▶ [Required work] Output only the lines below that start at the line containing "(467, 494) = (315, 160): orange" and end at the line containing "(727, 135) = (381, 582): orange", with both ends kept.

▶ [Exercise data]
————

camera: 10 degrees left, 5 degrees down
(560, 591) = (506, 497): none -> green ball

————

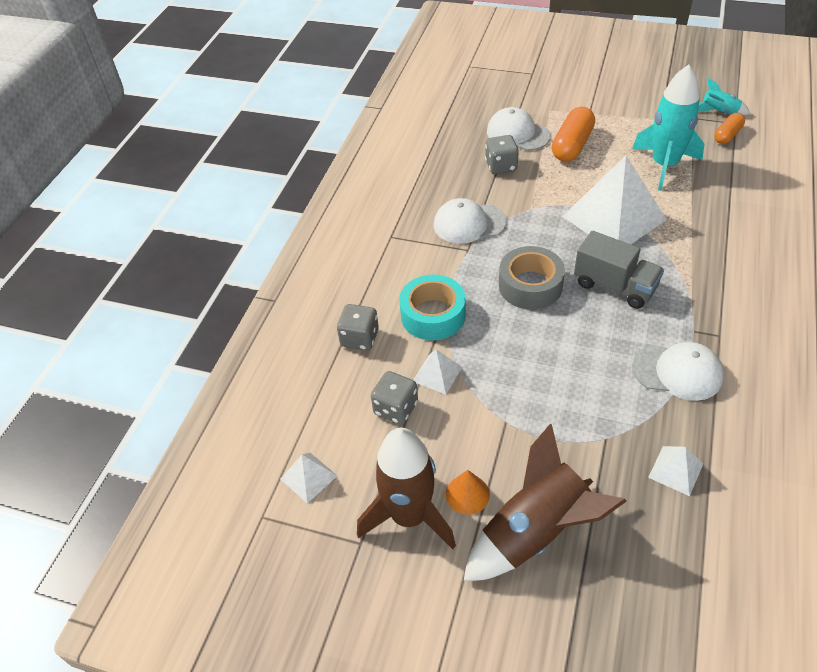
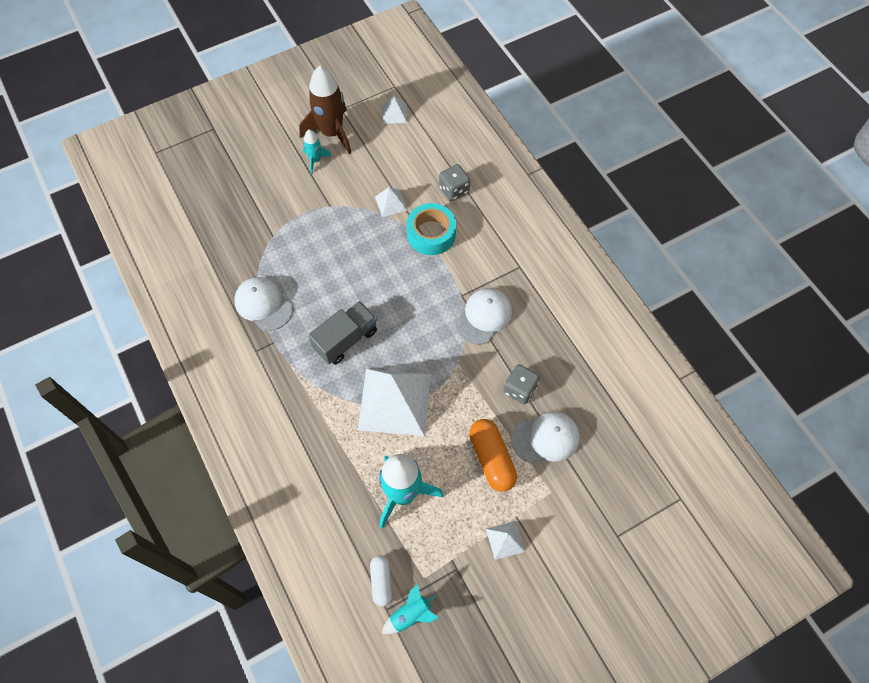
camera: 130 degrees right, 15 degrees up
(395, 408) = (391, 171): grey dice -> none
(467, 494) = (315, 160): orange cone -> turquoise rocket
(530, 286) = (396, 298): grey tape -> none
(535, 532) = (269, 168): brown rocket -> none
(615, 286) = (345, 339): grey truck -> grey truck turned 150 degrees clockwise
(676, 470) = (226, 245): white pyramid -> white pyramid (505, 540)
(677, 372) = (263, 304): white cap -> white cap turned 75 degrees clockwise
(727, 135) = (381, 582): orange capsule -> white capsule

————

▶ [Expected answer]
(467, 494) = (315, 160): orange cone -> turquoise rocket
(530, 286) = (396, 298): grey tape -> none
(535, 532) = (269, 168): brown rocket -> none
(615, 286) = (345, 339): grey truck -> grey truck turned 150 degrees clockwise
(676, 470) = (226, 245): white pyramid -> white pyramid (505, 540)
(677, 372) = (263, 304): white cap -> white cap turned 75 degrees clockwise
(727, 135) = (381, 582): orange capsule -> white capsule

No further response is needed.